[Itemized modification records]
━━━━━━━━

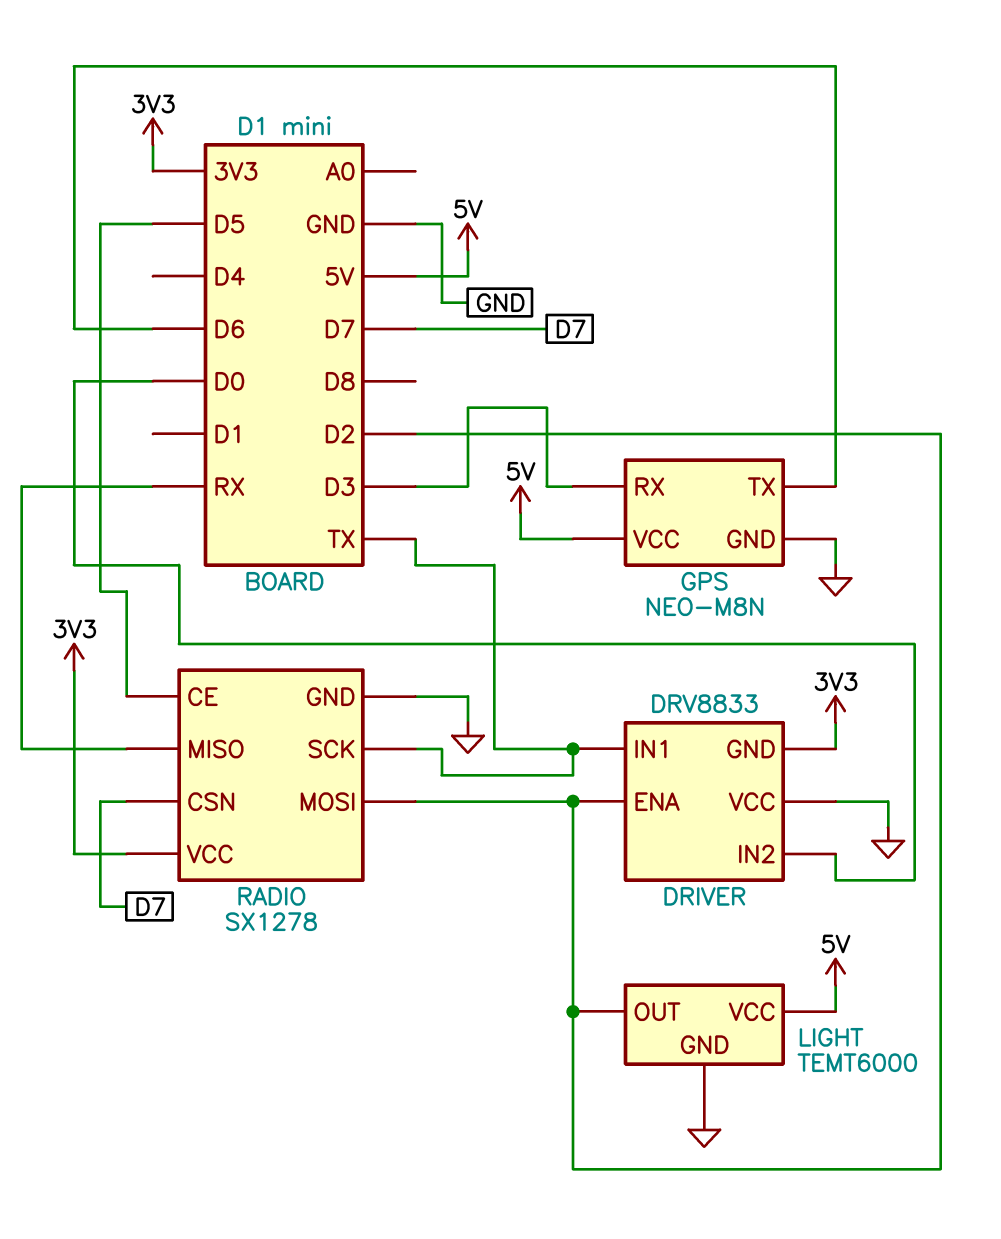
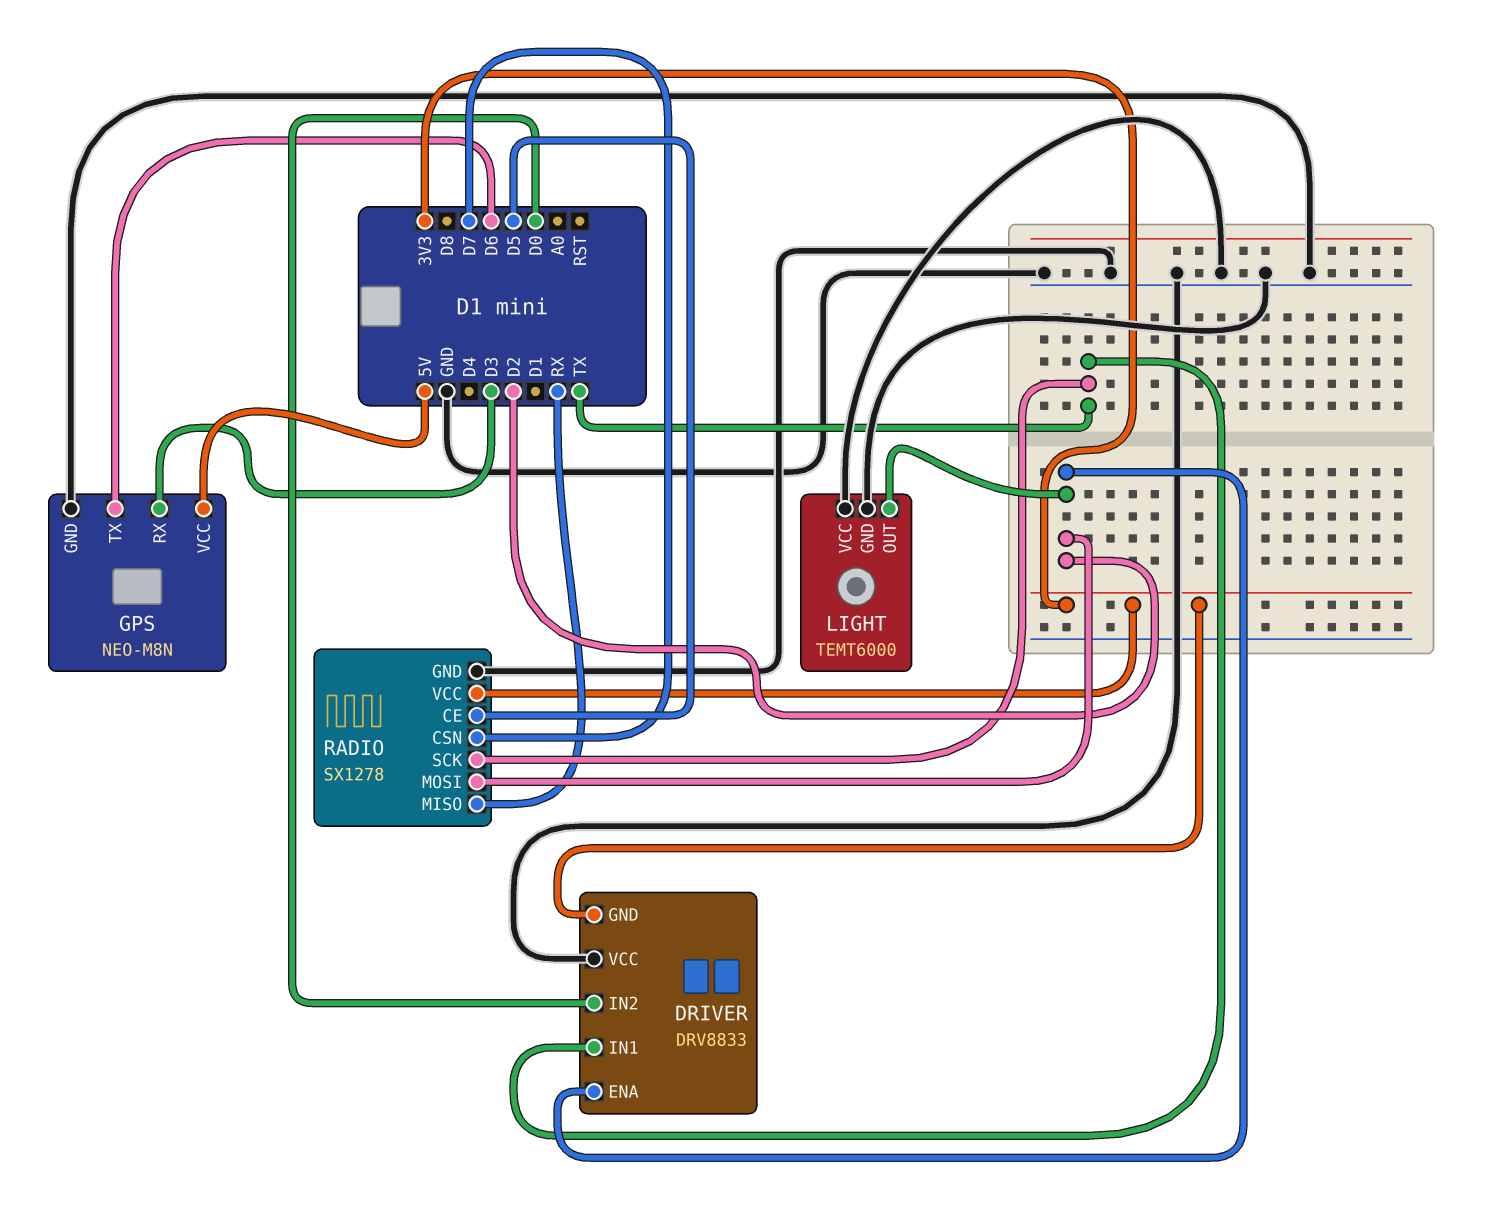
LIGHT pin VCC: 5V -> GND

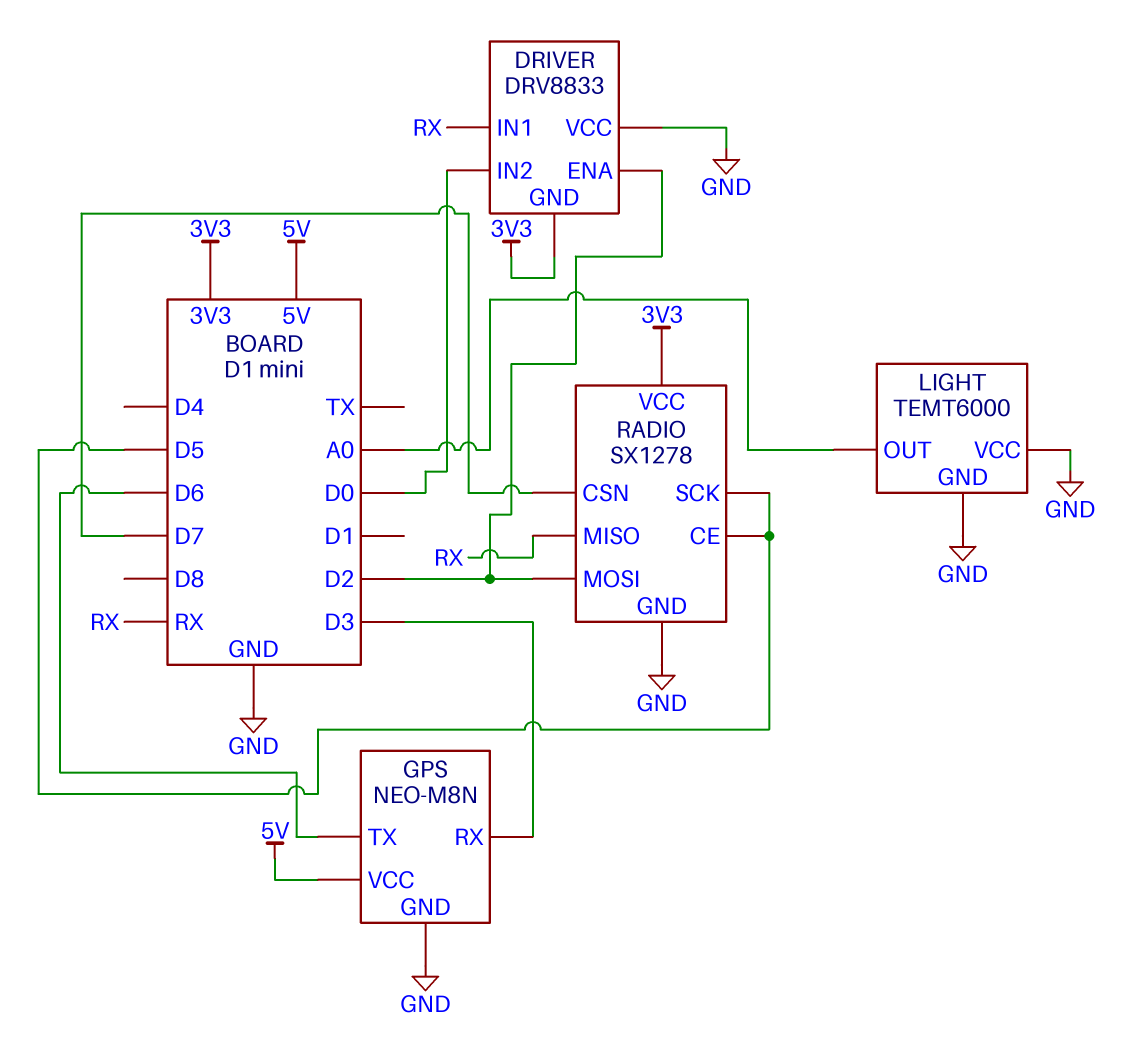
DRIVER pin IN1: TX -> RX
LIGHT pin OUT: D2 -> A0
RADIO pin SCK: TX -> D5

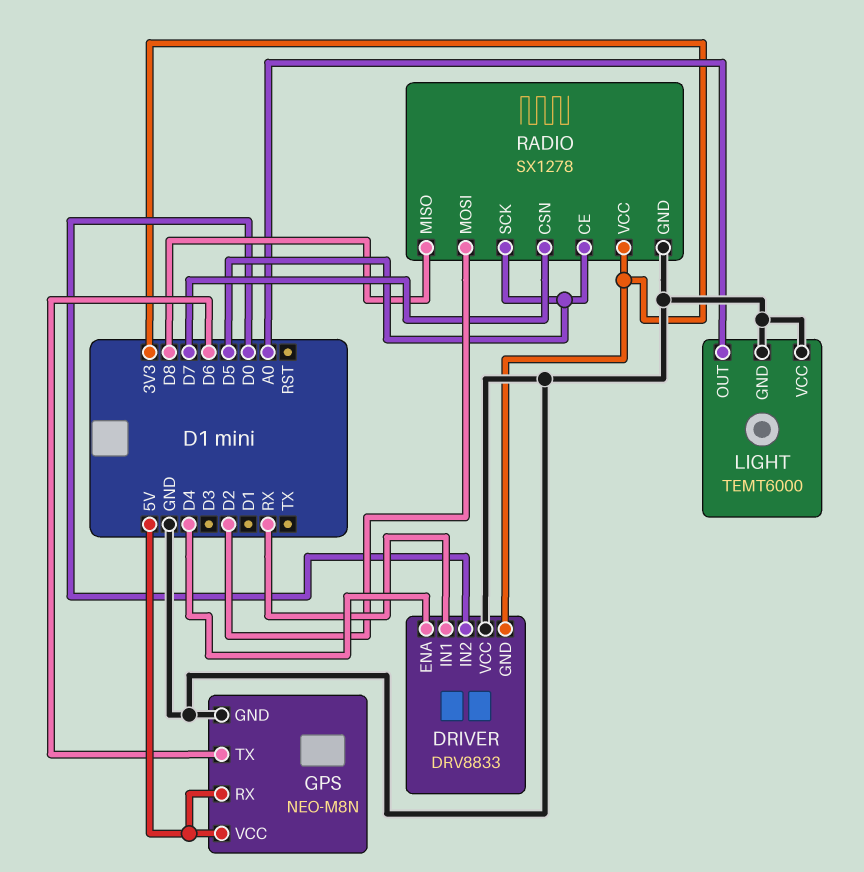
DRIVER pin ENA: D2 -> D4
GPS pin RX: D3 -> 5V
RADIO pin MISO: RX -> D8

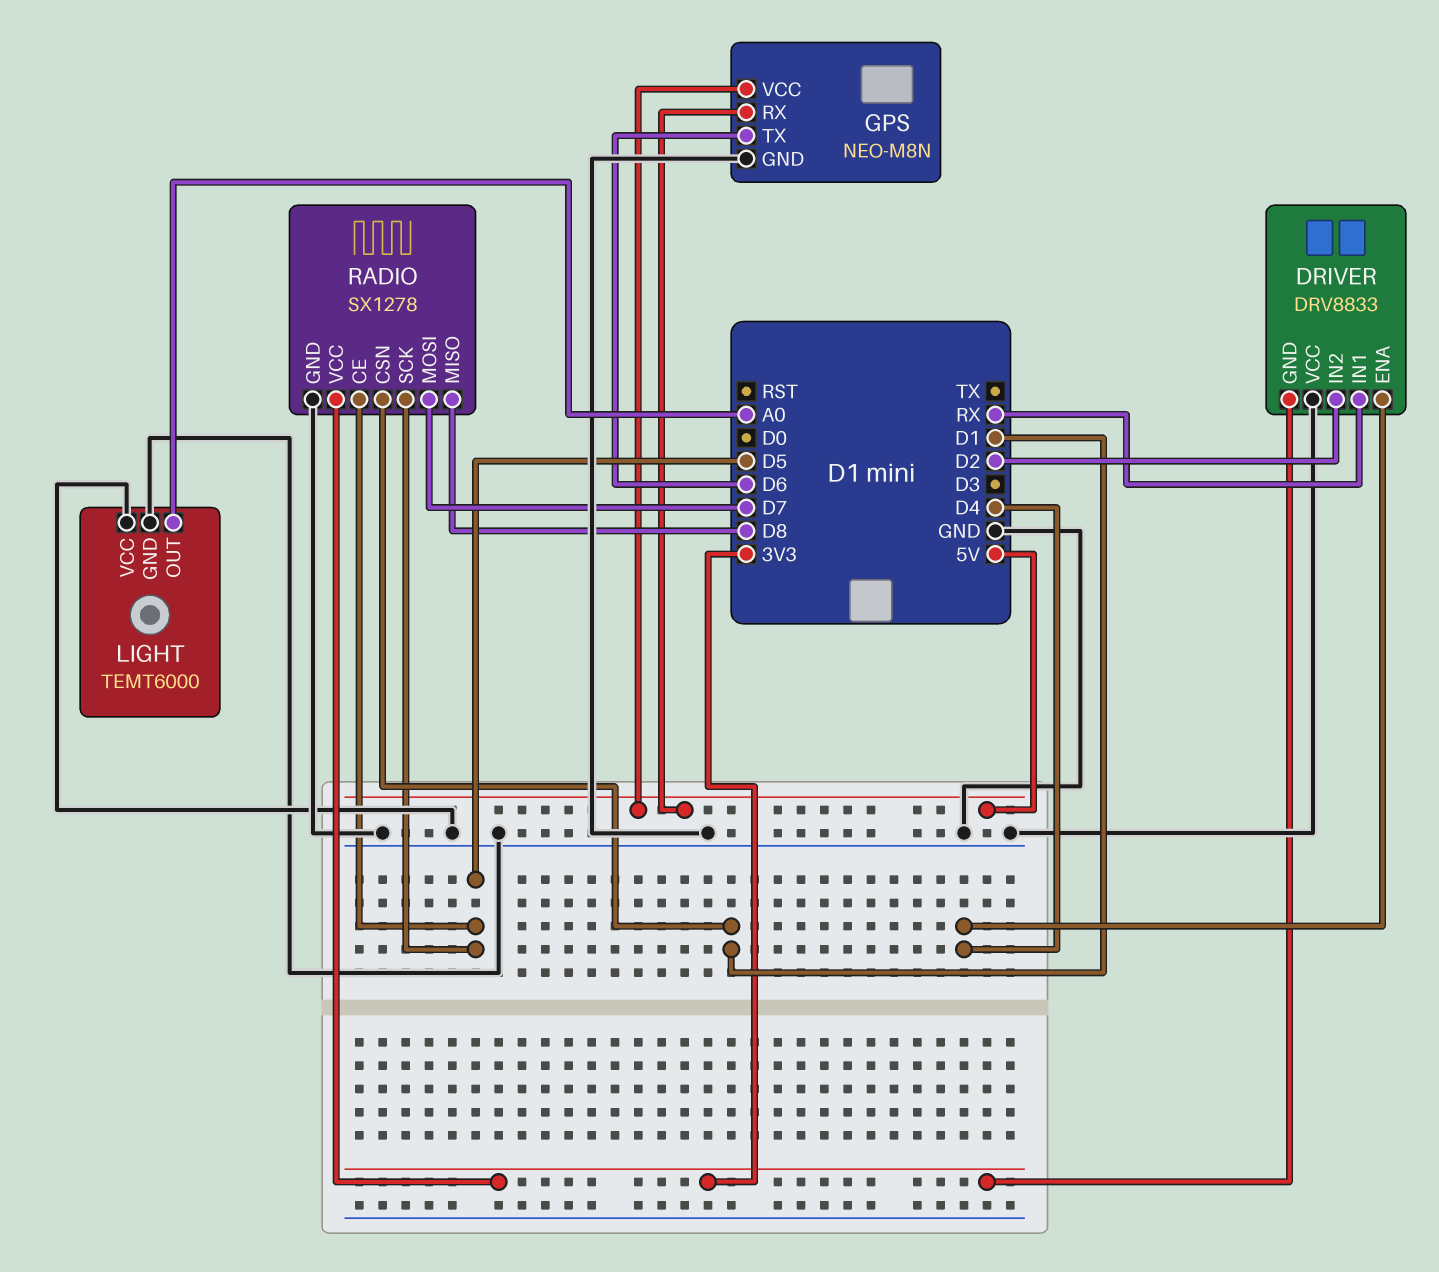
DRIVER pin IN2: D0 -> D2
RADIO pin CSN: D7 -> D1
RADIO pin MOSI: D2 -> D7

━━━━━━━━

* [WHAT THIS TASK INVOLVES]: Each record above should be retyped exactly, with no pictures carried over.

* [WRITTEN RESPONSE]:
LIGHT pin VCC: 5V -> GND

DRIVER pin IN1: TX -> RX
LIGHT pin OUT: D2 -> A0
RADIO pin SCK: TX -> D5

DRIVER pin ENA: D2 -> D4
GPS pin RX: D3 -> 5V
RADIO pin MISO: RX -> D8

DRIVER pin IN2: D0 -> D2
RADIO pin CSN: D7 -> D1
RADIO pin MOSI: D2 -> D7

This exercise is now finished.